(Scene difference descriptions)
□ □ □ □ □

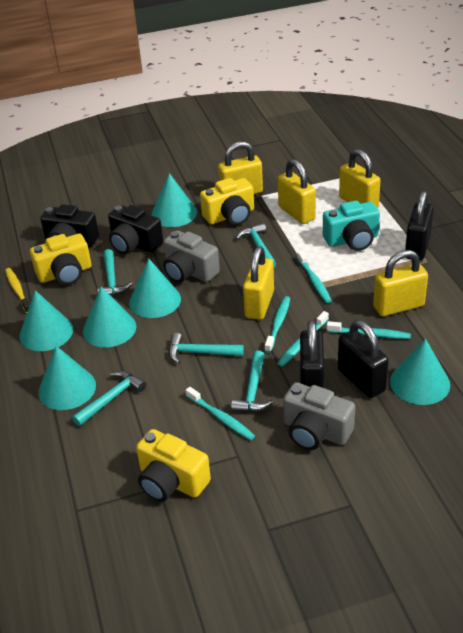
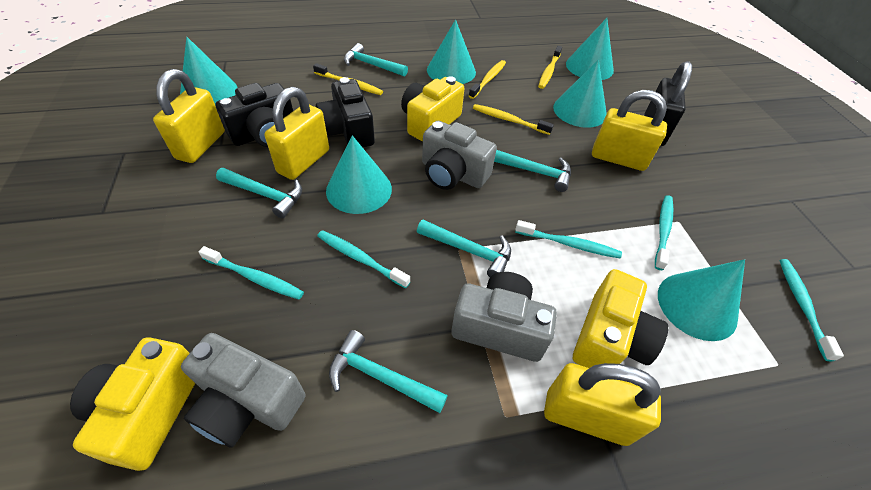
black padlock: 3 -> 1
grey camera: 2 -> 3
turquoise camera: 1 -> 0
yellow padlock: 5 -> 4
yellow toothbrush: 1 -> 4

□ □ □ □ □

All the records need to be set down word for word, with the images left out.

TASK OUTPUT ▸
black padlock: 3 -> 1
grey camera: 2 -> 3
turquoise camera: 1 -> 0
yellow padlock: 5 -> 4
yellow toothbrush: 1 -> 4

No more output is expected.